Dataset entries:
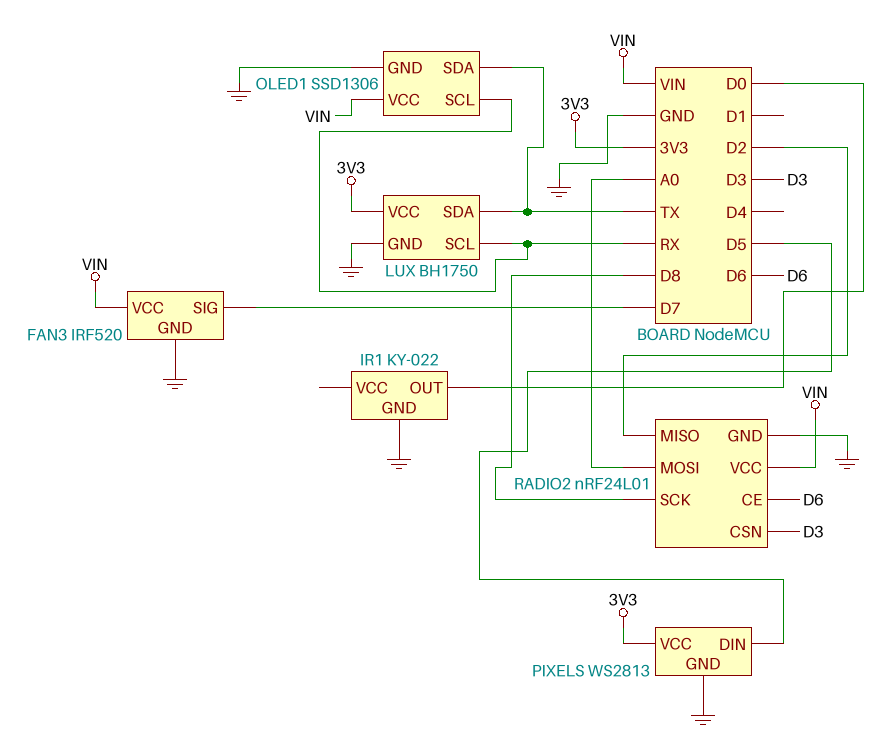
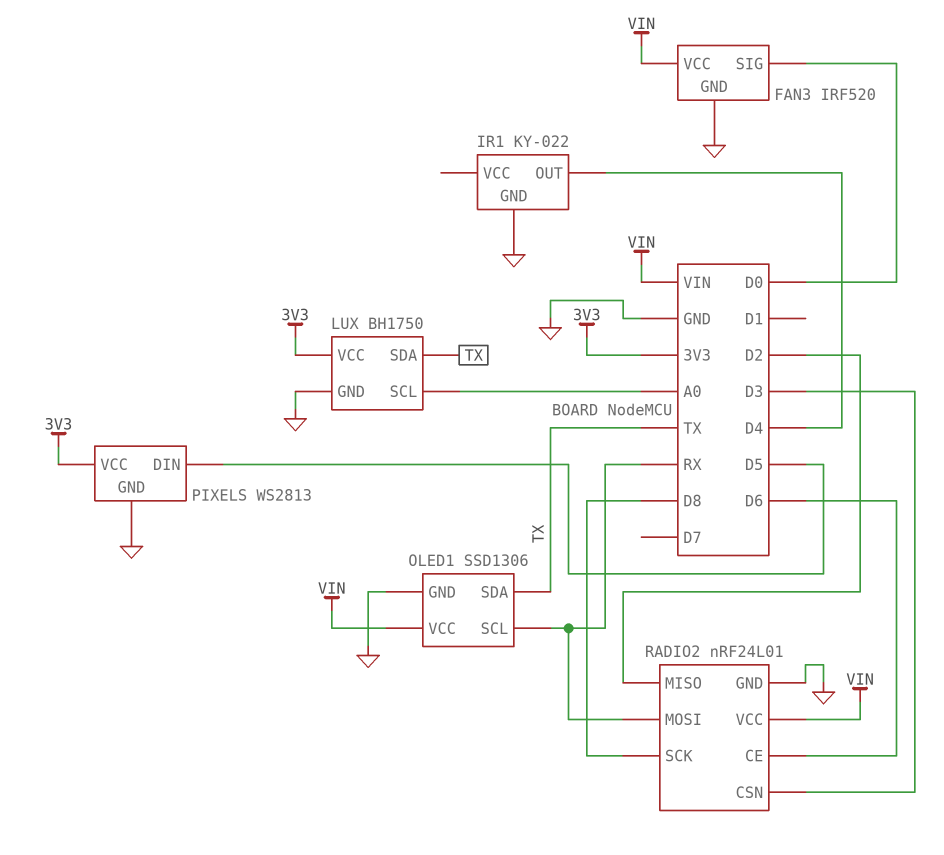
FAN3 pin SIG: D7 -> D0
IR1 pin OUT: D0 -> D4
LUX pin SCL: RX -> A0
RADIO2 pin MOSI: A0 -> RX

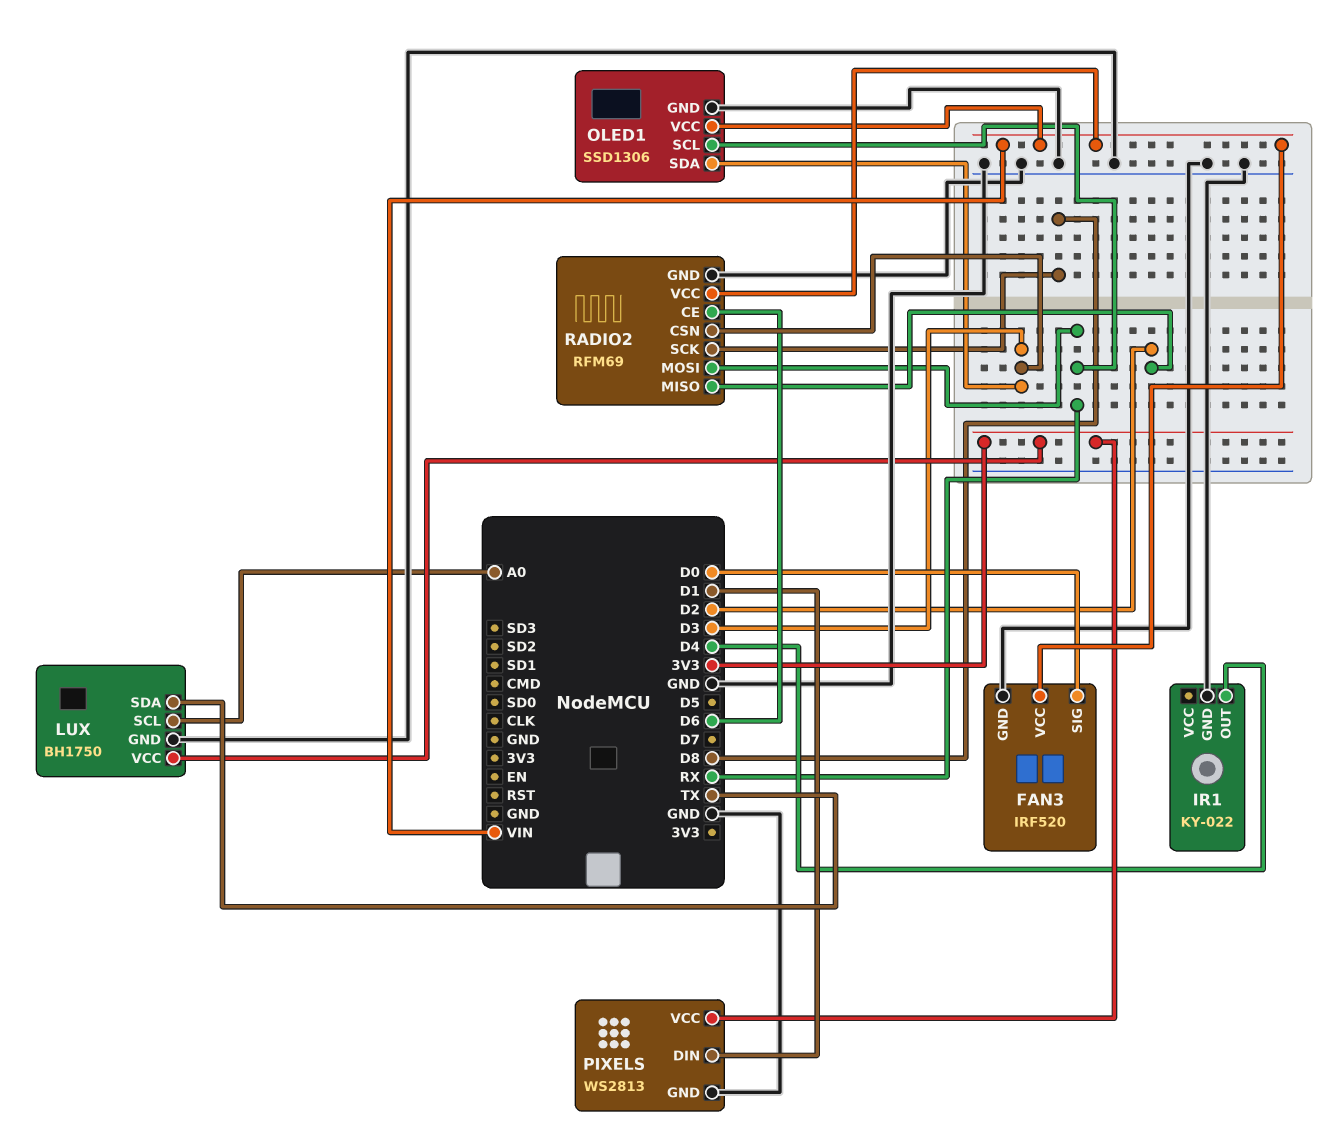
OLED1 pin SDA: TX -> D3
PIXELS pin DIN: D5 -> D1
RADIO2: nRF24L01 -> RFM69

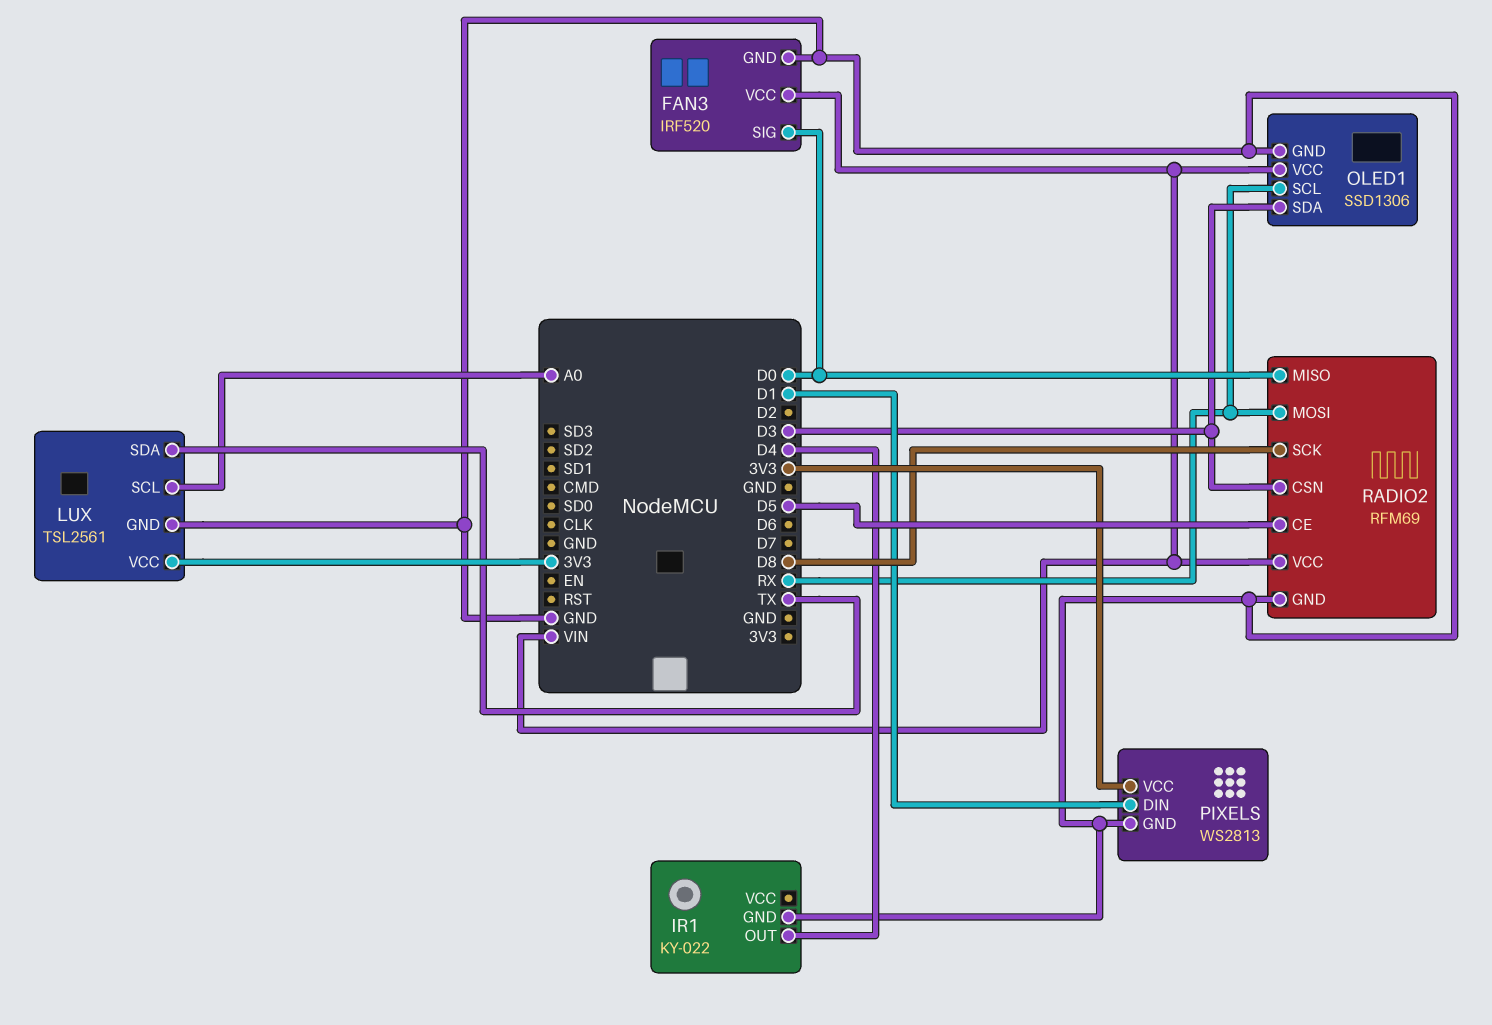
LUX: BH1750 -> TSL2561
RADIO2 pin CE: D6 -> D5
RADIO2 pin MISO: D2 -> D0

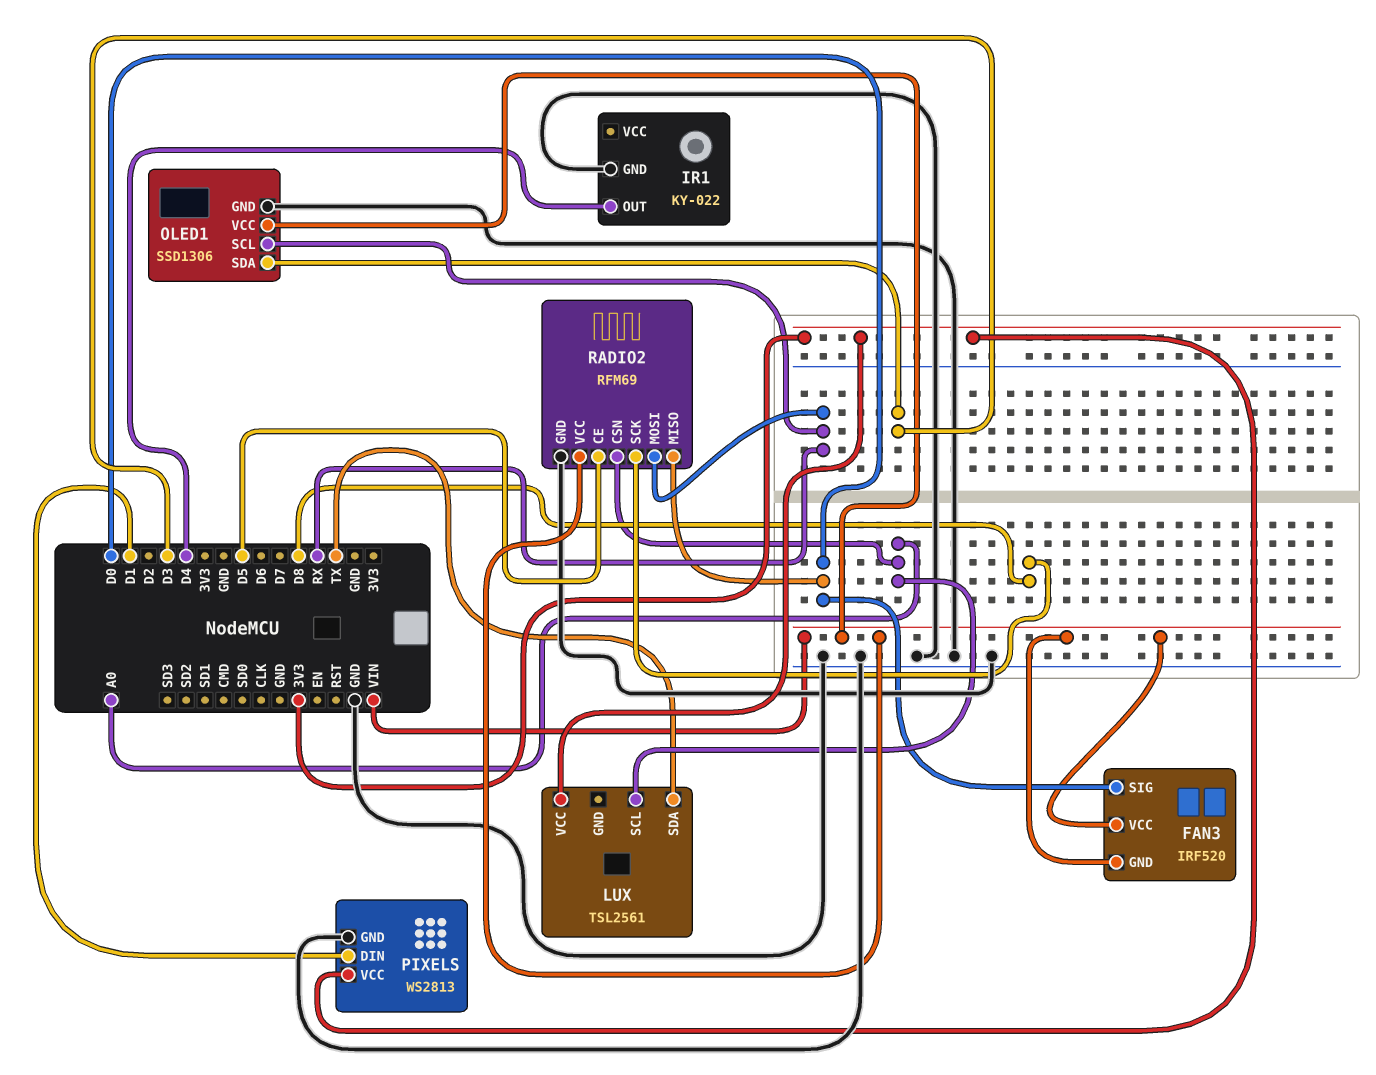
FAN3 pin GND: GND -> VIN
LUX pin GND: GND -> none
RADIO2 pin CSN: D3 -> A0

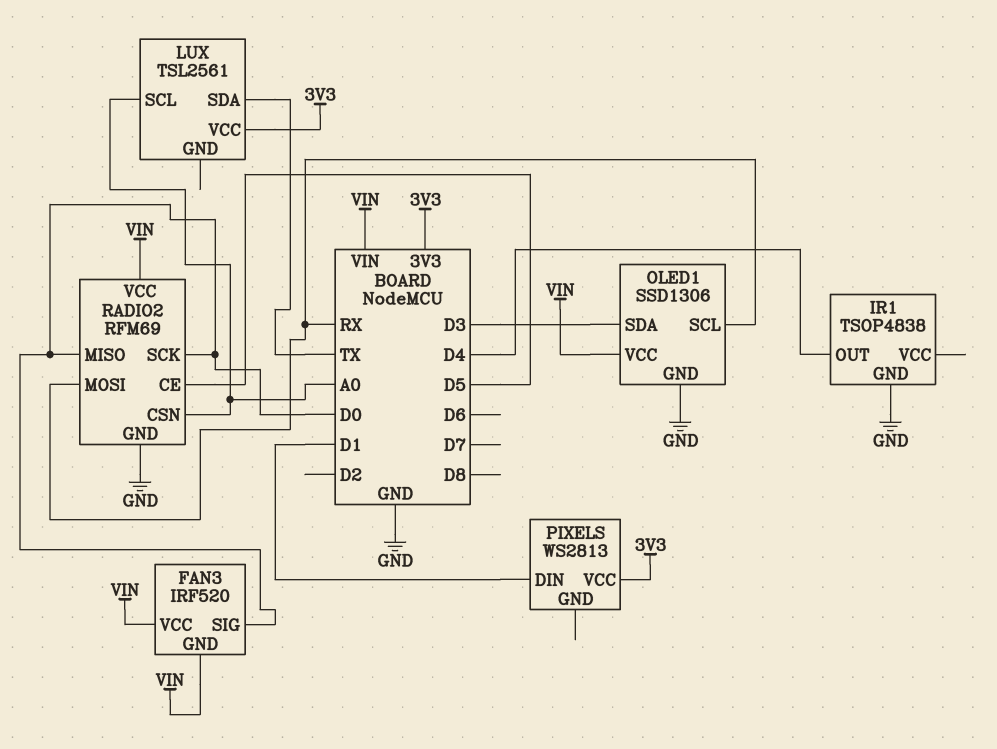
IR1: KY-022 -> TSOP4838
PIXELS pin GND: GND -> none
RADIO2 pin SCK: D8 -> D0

Action item:
Restate the entries word for word, though any image they contain should not appear.

Your response:
FAN3 pin SIG: D7 -> D0
IR1 pin OUT: D0 -> D4
LUX pin SCL: RX -> A0
RADIO2 pin MOSI: A0 -> RX

OLED1 pin SDA: TX -> D3
PIXELS pin DIN: D5 -> D1
RADIO2: nRF24L01 -> RFM69

LUX: BH1750 -> TSL2561
RADIO2 pin CE: D6 -> D5
RADIO2 pin MISO: D2 -> D0

FAN3 pin GND: GND -> VIN
LUX pin GND: GND -> none
RADIO2 pin CSN: D3 -> A0

IR1: KY-022 -> TSOP4838
PIXELS pin GND: GND -> none
RADIO2 pin SCK: D8 -> D0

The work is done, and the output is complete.